Every entry that follows should be reproduced exactly.

## start Task material

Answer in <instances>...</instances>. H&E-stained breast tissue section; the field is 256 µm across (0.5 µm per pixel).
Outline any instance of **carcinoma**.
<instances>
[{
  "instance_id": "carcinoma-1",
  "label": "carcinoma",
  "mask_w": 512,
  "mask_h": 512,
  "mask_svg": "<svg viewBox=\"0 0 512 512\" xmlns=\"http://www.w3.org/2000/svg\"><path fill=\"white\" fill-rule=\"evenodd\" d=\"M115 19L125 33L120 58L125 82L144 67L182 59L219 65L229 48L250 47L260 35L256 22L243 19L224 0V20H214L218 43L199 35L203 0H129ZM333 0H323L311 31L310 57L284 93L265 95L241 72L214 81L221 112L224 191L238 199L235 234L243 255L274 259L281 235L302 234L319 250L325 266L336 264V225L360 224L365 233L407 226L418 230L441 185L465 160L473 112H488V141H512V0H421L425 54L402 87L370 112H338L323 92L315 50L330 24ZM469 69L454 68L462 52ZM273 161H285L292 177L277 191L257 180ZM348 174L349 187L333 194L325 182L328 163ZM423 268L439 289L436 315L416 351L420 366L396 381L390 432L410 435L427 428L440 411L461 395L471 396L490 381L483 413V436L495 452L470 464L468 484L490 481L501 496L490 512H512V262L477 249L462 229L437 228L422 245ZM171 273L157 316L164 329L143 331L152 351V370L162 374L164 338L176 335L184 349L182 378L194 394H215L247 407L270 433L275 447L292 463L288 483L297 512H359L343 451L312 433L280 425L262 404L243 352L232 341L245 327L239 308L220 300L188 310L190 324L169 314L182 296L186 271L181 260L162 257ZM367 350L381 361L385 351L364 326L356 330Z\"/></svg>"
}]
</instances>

## end Task material

→ **Solution to the exercise**:
Answer in <instances>...</instances>. H&E-stained breast tissue section; the field is 256 µm across (0.5 µm per pixel).
Outline any instance of **carcinoma**.
<instances>
[{
  "instance_id": "carcinoma-1",
  "label": "carcinoma",
  "mask_w": 512,
  "mask_h": 512,
  "mask_svg": "<svg viewBox=\"0 0 512 512\" xmlns=\"http://www.w3.org/2000/svg\"><path fill=\"white\" fill-rule=\"evenodd\" d=\"M115 19L125 33L120 58L125 82L144 67L182 59L219 65L229 48L250 47L260 35L256 22L243 19L224 0V20H214L218 43L199 35L203 0H129ZM333 0H323L311 31L310 57L284 93L265 95L241 72L214 81L221 112L224 191L238 199L235 234L243 255L274 259L281 235L302 234L319 250L325 266L336 264V225L360 224L365 233L407 226L418 230L441 185L465 160L473 112H488V141H512V0H421L425 54L402 87L370 112H338L323 92L315 50L330 24ZM469 69L454 68L462 52ZM273 161H285L292 177L277 191L257 180ZM348 174L349 187L333 194L325 182L328 163ZM423 268L439 289L436 315L416 351L420 366L396 381L390 432L410 435L427 428L440 411L461 395L471 396L490 381L483 413V436L495 452L470 464L468 484L490 481L501 496L490 512H512V262L477 249L462 229L437 228L422 245ZM171 273L157 316L164 329L143 331L152 351V370L162 374L164 338L176 335L184 349L182 378L194 394H215L247 407L270 433L275 447L292 463L288 483L297 512H359L343 451L312 433L280 425L262 404L243 352L232 341L245 327L239 308L220 300L188 310L190 324L169 314L182 296L186 271L181 260L162 257ZM367 350L381 361L385 351L364 326L356 330Z\"/></svg>"
}]
</instances>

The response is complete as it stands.